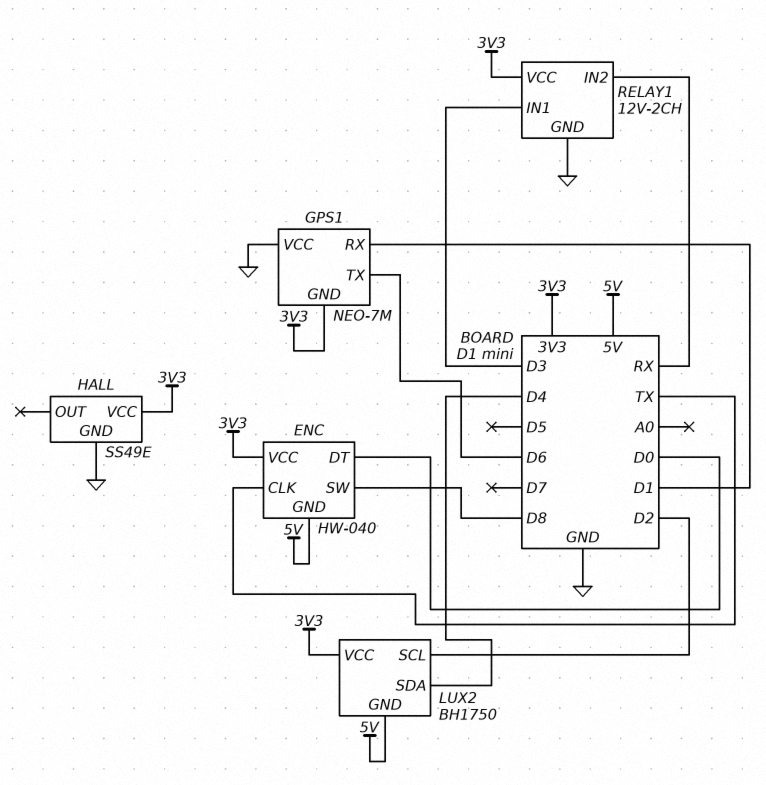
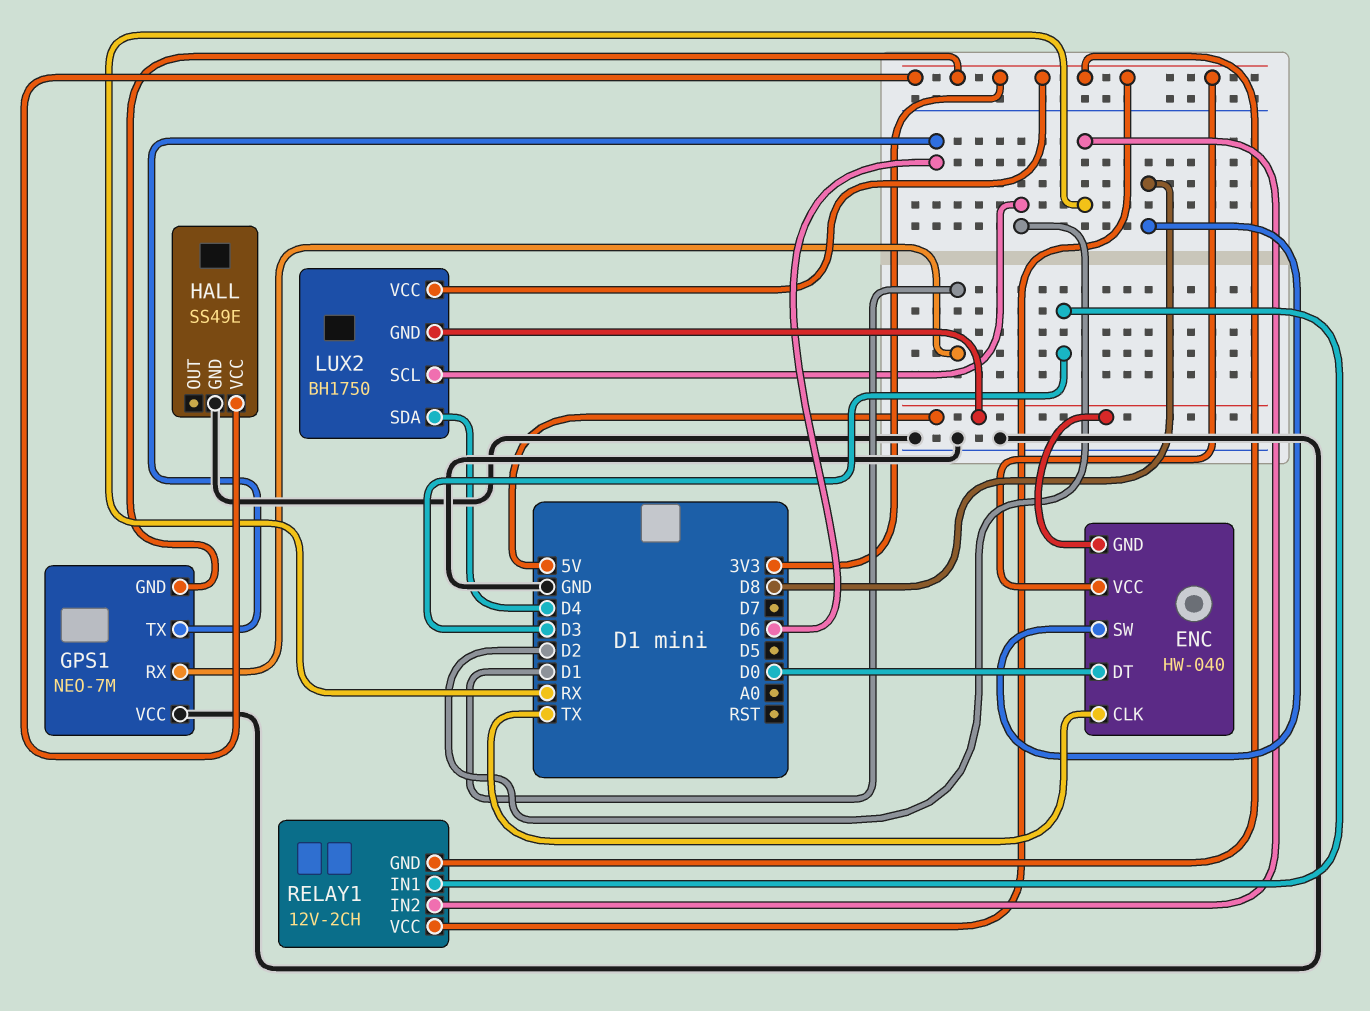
RELAY1 pin GND: GND -> 3V3

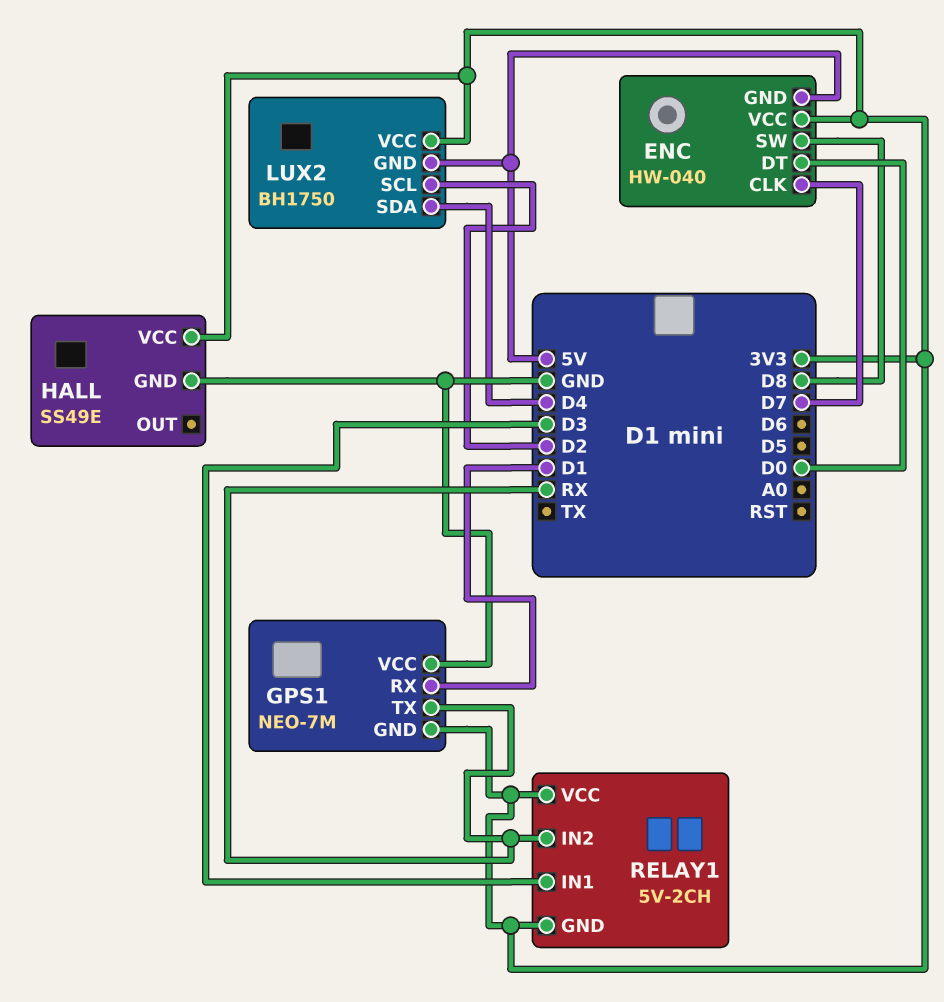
ENC pin CLK: TX -> D7
GPS1 pin TX: D6 -> RX
RELAY1: 12V-2CH -> 5V-2CH

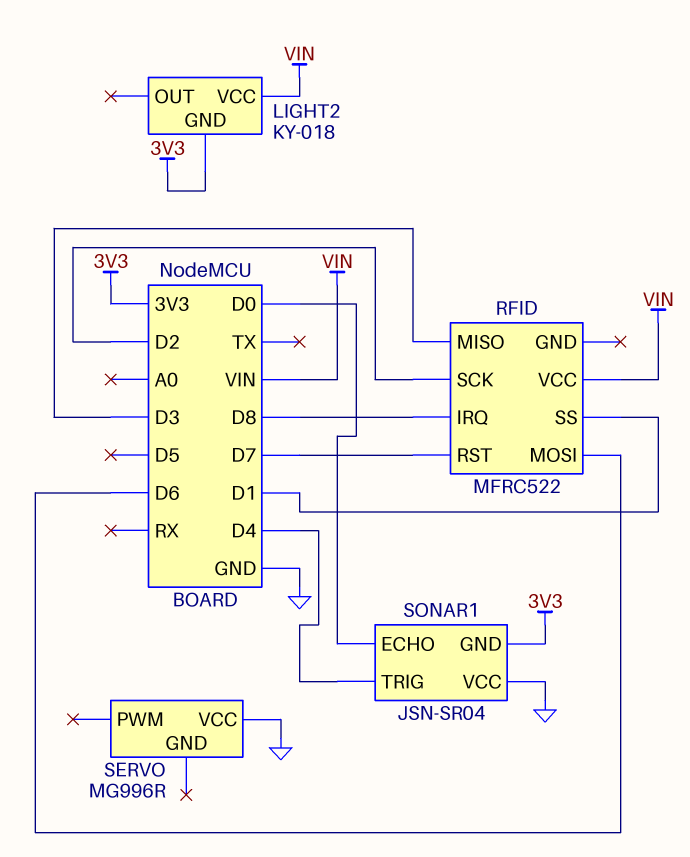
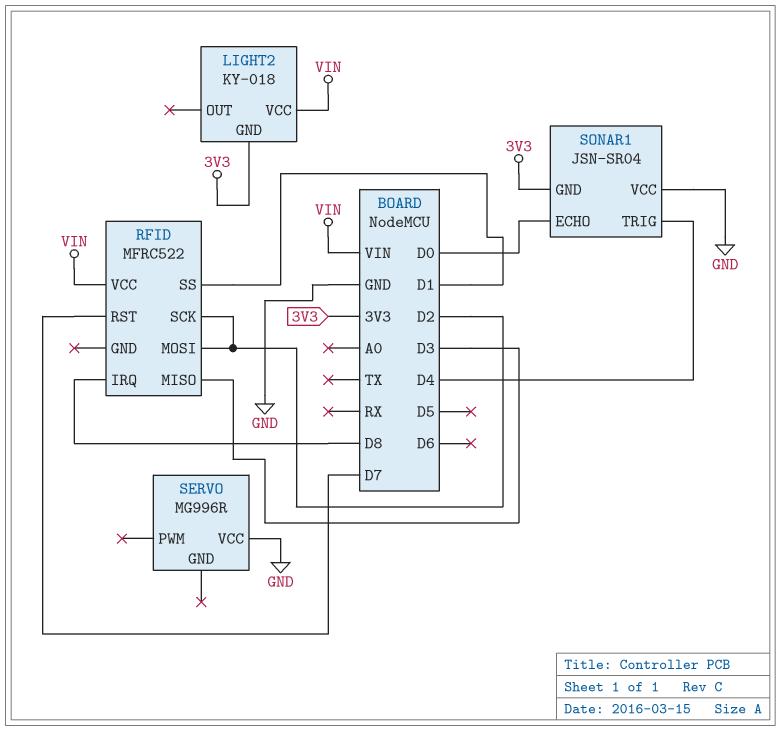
RFID pin MOSI: D6 -> D2

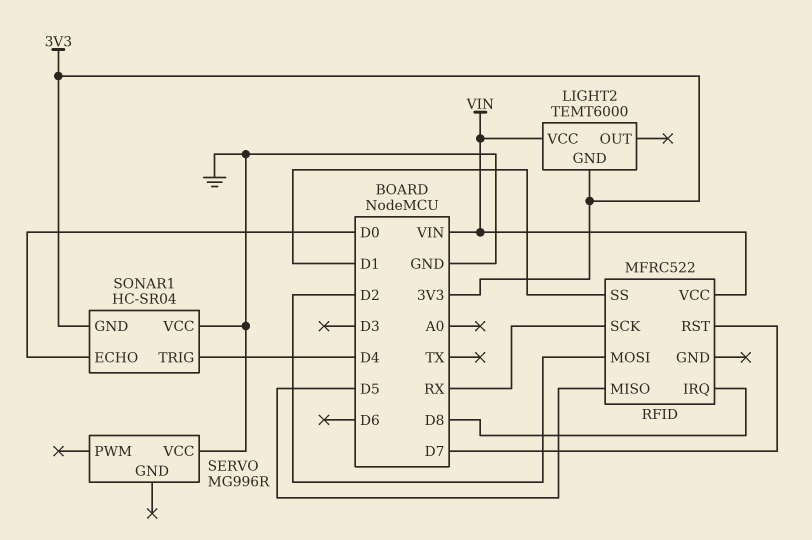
LIGHT2: KY-018 -> TEMT6000
RFID pin MISO: D3 -> D5
RFID pin SCK: D2 -> RX
SONAR1: JSN-SR04 -> HC-SR04

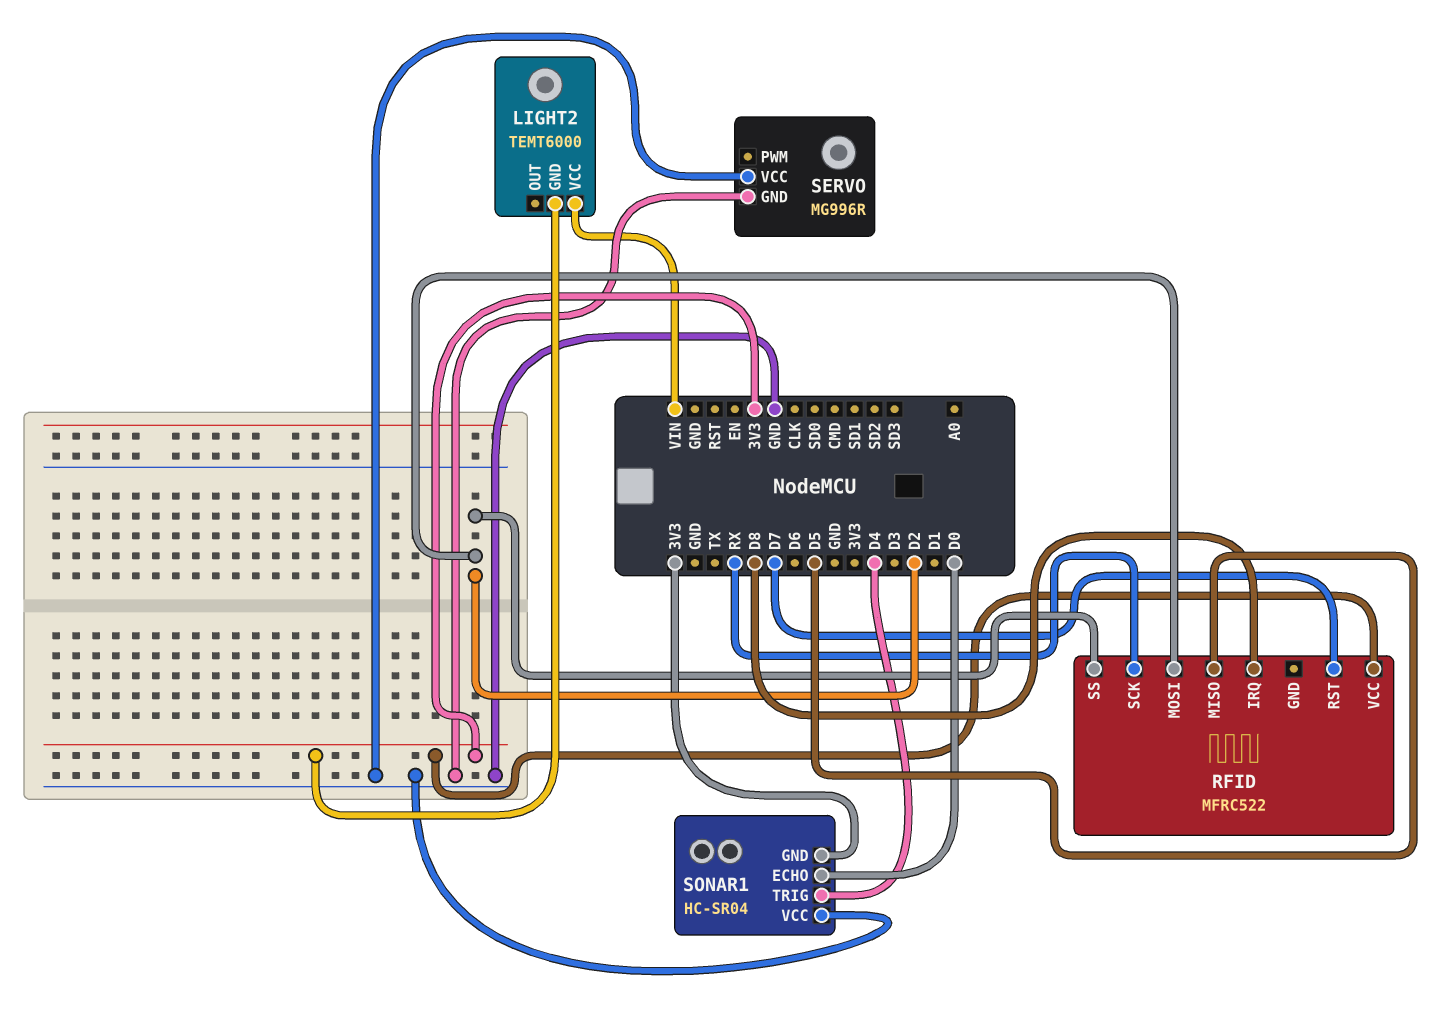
RFID pin SS: D1 -> D2
RFID pin VCC: VIN -> 3V3
SERVO pin GND: none -> GND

Directions for this task: Output all the material verbatim, skipping every image.

Problem solution:
RELAY1 pin GND: GND -> 3V3

ENC pin CLK: TX -> D7
GPS1 pin TX: D6 -> RX
RELAY1: 12V-2CH -> 5V-2CH

RFID pin MOSI: D6 -> D2

LIGHT2: KY-018 -> TEMT6000
RFID pin MISO: D3 -> D5
RFID pin SCK: D2 -> RX
SONAR1: JSN-SR04 -> HC-SR04

RFID pin SS: D1 -> D2
RFID pin VCC: VIN -> 3V3
SERVO pin GND: none -> GND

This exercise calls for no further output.